What is required => Return the whole listing exactly as written.

[Opening Supplied material section]

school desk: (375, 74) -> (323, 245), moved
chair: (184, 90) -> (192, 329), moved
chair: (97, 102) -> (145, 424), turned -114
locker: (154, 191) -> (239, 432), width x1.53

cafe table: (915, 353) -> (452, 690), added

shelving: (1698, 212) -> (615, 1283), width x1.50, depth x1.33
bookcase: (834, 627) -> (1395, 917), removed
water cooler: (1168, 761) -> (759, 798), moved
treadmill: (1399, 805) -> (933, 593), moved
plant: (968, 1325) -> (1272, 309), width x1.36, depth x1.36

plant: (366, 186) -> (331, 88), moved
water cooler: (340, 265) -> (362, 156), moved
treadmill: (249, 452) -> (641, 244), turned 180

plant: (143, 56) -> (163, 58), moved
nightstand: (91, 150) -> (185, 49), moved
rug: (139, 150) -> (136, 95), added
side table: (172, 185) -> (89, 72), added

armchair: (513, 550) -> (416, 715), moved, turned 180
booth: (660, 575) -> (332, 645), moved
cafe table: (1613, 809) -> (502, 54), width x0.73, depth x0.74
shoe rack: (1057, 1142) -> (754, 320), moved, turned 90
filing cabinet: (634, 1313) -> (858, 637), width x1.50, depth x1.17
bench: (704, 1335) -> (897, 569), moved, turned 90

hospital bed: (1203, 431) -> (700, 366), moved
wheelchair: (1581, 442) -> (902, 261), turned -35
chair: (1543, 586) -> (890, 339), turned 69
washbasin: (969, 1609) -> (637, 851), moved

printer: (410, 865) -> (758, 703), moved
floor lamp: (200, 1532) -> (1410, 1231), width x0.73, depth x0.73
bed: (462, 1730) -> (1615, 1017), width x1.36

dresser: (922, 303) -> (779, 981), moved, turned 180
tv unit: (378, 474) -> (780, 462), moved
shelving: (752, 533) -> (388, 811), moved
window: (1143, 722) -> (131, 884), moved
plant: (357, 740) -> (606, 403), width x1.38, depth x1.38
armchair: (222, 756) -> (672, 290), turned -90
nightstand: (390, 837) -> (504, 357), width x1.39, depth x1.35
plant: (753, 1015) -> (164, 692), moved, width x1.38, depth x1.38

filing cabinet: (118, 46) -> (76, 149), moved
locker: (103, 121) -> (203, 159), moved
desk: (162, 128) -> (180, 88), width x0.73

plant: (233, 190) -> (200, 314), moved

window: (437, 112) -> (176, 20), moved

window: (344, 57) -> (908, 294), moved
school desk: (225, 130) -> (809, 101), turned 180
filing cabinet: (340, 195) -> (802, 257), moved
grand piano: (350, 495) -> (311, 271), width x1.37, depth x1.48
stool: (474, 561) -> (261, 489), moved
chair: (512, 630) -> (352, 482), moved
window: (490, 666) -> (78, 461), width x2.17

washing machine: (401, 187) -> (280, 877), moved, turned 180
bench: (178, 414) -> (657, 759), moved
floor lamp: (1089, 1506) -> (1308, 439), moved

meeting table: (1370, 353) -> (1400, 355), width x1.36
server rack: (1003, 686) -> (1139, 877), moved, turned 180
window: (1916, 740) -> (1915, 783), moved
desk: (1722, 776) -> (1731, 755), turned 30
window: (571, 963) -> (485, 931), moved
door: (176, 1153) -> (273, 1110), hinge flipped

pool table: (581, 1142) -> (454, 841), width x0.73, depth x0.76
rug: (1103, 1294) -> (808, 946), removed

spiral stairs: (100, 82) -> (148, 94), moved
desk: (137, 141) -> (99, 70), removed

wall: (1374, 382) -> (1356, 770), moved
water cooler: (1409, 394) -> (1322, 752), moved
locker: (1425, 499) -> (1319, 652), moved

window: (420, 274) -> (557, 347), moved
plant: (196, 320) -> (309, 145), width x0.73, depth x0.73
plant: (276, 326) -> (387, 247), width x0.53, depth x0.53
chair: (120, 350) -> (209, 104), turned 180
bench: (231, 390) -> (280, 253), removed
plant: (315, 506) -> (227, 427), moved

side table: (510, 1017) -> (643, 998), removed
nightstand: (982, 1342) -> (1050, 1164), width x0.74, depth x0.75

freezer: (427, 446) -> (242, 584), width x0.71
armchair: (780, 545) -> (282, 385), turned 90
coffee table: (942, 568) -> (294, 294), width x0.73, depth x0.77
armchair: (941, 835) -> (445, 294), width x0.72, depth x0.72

[Closing Supplied material section]

Answer to this problem =>
school desk: (375, 74) -> (323, 245), moved
chair: (184, 90) -> (192, 329), moved
chair: (97, 102) -> (145, 424), turned -114
locker: (154, 191) -> (239, 432), width x1.53

cafe table: (915, 353) -> (452, 690), added

shelving: (1698, 212) -> (615, 1283), width x1.50, depth x1.33
bookcase: (834, 627) -> (1395, 917), removed
water cooler: (1168, 761) -> (759, 798), moved
treadmill: (1399, 805) -> (933, 593), moved
plant: (968, 1325) -> (1272, 309), width x1.36, depth x1.36

plant: (366, 186) -> (331, 88), moved
water cooler: (340, 265) -> (362, 156), moved
treadmill: (249, 452) -> (641, 244), turned 180

plant: (143, 56) -> (163, 58), moved
nightstand: (91, 150) -> (185, 49), moved
rug: (139, 150) -> (136, 95), added
side table: (172, 185) -> (89, 72), added

armchair: (513, 550) -> (416, 715), moved, turned 180
booth: (660, 575) -> (332, 645), moved
cafe table: (1613, 809) -> (502, 54), width x0.73, depth x0.74
shoe rack: (1057, 1142) -> (754, 320), moved, turned 90
filing cabinet: (634, 1313) -> (858, 637), width x1.50, depth x1.17
bench: (704, 1335) -> (897, 569), moved, turned 90

hospital bed: (1203, 431) -> (700, 366), moved
wheelchair: (1581, 442) -> (902, 261), turned -35
chair: (1543, 586) -> (890, 339), turned 69
washbasin: (969, 1609) -> (637, 851), moved

printer: (410, 865) -> (758, 703), moved
floor lamp: (200, 1532) -> (1410, 1231), width x0.73, depth x0.73
bed: (462, 1730) -> (1615, 1017), width x1.36

dresser: (922, 303) -> (779, 981), moved, turned 180
tv unit: (378, 474) -> (780, 462), moved
shelving: (752, 533) -> (388, 811), moved
window: (1143, 722) -> (131, 884), moved
plant: (357, 740) -> (606, 403), width x1.38, depth x1.38
armchair: (222, 756) -> (672, 290), turned -90
nightstand: (390, 837) -> (504, 357), width x1.39, depth x1.35
plant: (753, 1015) -> (164, 692), moved, width x1.38, depth x1.38

filing cabinet: (118, 46) -> (76, 149), moved
locker: (103, 121) -> (203, 159), moved
desk: (162, 128) -> (180, 88), width x0.73

plant: (233, 190) -> (200, 314), moved

window: (437, 112) -> (176, 20), moved

window: (344, 57) -> (908, 294), moved
school desk: (225, 130) -> (809, 101), turned 180
filing cabinet: (340, 195) -> (802, 257), moved
grand piano: (350, 495) -> (311, 271), width x1.37, depth x1.48
stool: (474, 561) -> (261, 489), moved
chair: (512, 630) -> (352, 482), moved
window: (490, 666) -> (78, 461), width x2.17

washing machine: (401, 187) -> (280, 877), moved, turned 180
bench: (178, 414) -> (657, 759), moved
floor lamp: (1089, 1506) -> (1308, 439), moved

meeting table: (1370, 353) -> (1400, 355), width x1.36
server rack: (1003, 686) -> (1139, 877), moved, turned 180
window: (1916, 740) -> (1915, 783), moved
desk: (1722, 776) -> (1731, 755), turned 30
window: (571, 963) -> (485, 931), moved
door: (176, 1153) -> (273, 1110), hinge flipped

pool table: (581, 1142) -> (454, 841), width x0.73, depth x0.76
rug: (1103, 1294) -> (808, 946), removed

spiral stairs: (100, 82) -> (148, 94), moved
desk: (137, 141) -> (99, 70), removed

wall: (1374, 382) -> (1356, 770), moved
water cooler: (1409, 394) -> (1322, 752), moved
locker: (1425, 499) -> (1319, 652), moved

window: (420, 274) -> (557, 347), moved
plant: (196, 320) -> (309, 145), width x0.73, depth x0.73
plant: (276, 326) -> (387, 247), width x0.53, depth x0.53
chair: (120, 350) -> (209, 104), turned 180
bench: (231, 390) -> (280, 253), removed
plant: (315, 506) -> (227, 427), moved

side table: (510, 1017) -> (643, 998), removed
nightstand: (982, 1342) -> (1050, 1164), width x0.74, depth x0.75

freezer: (427, 446) -> (242, 584), width x0.71
armchair: (780, 545) -> (282, 385), turned 90
coffee table: (942, 568) -> (294, 294), width x0.73, depth x0.77
armchair: (941, 835) -> (445, 294), width x0.72, depth x0.72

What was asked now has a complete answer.